*TASK REQUIREMENTS*. Please retype, word for word, the line containing "red can: 1 -> 2" and every line after it through the end of the records, leaving out all pictures.

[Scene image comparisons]
• • • •
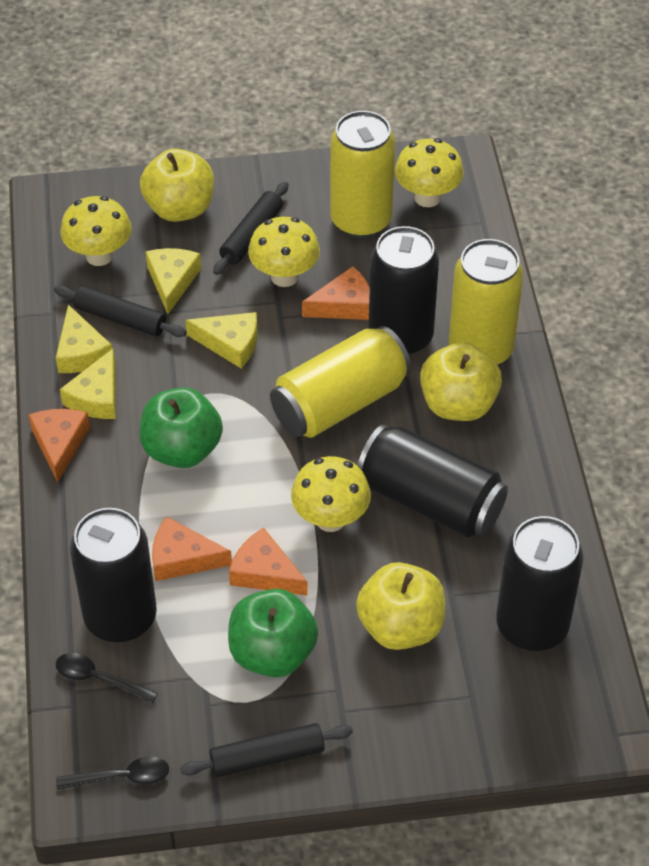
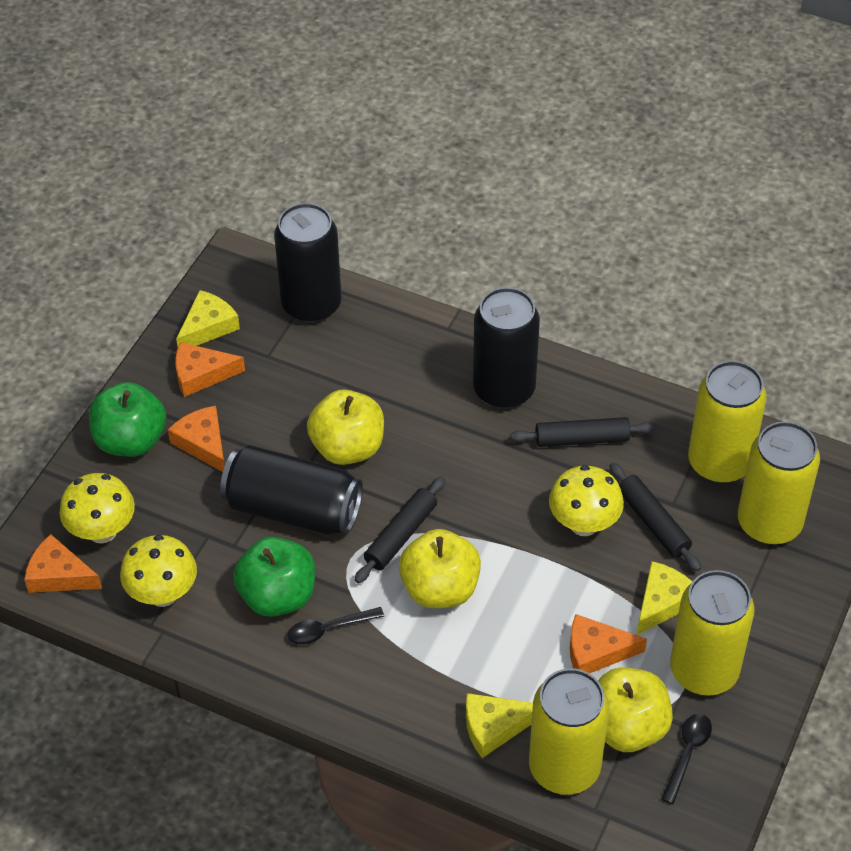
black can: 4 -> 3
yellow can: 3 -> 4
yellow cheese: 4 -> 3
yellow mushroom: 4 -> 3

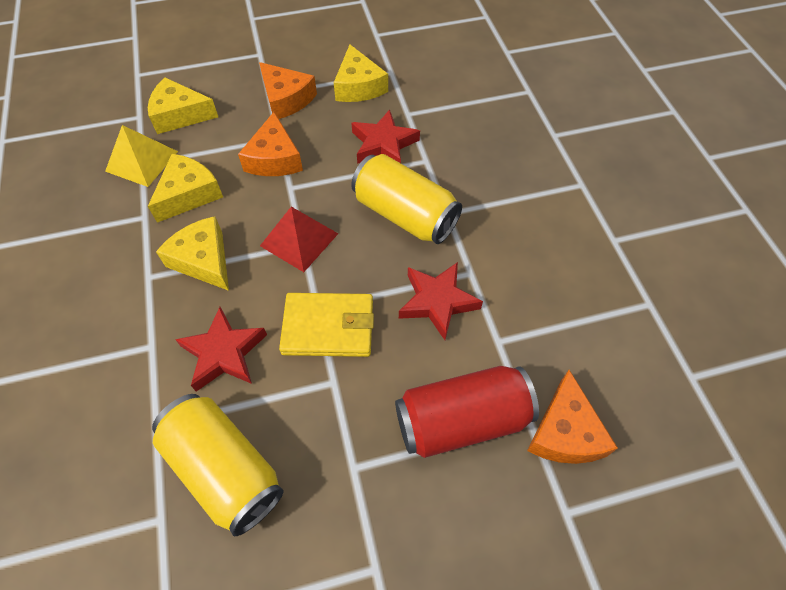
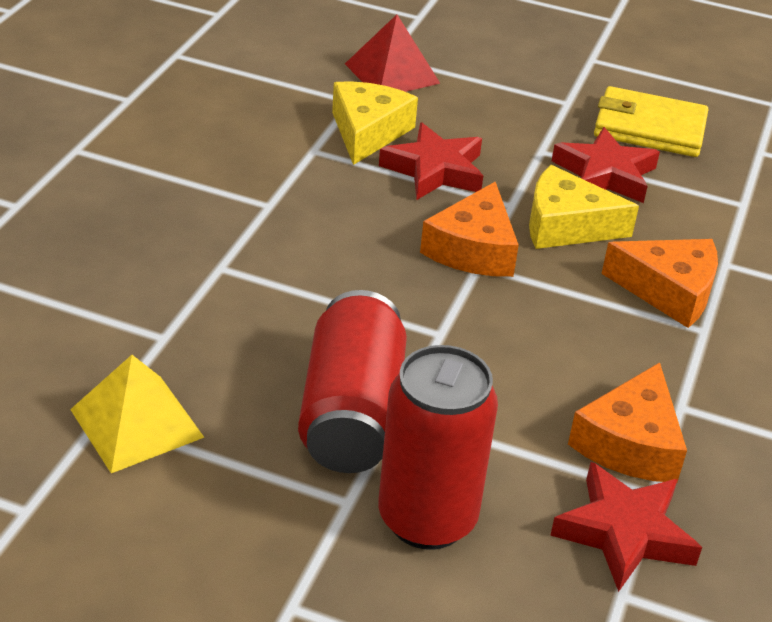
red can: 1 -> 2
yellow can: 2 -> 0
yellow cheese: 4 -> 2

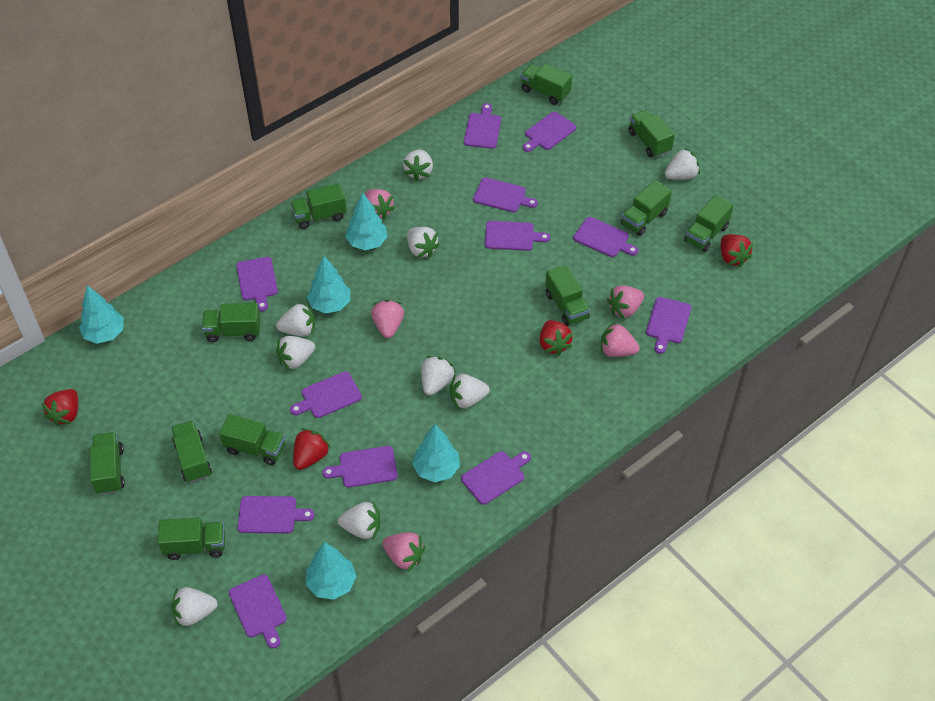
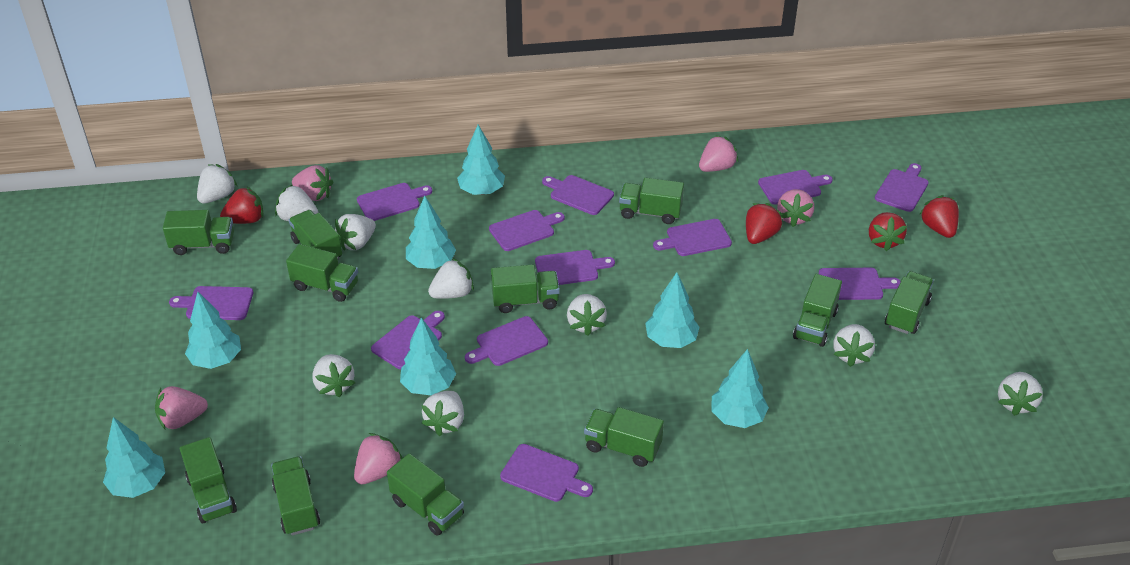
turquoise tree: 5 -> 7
• • • •
*SOLUTION*.
red can: 1 -> 2
yellow can: 2 -> 0
yellow cheese: 4 -> 2

turquoise tree: 5 -> 7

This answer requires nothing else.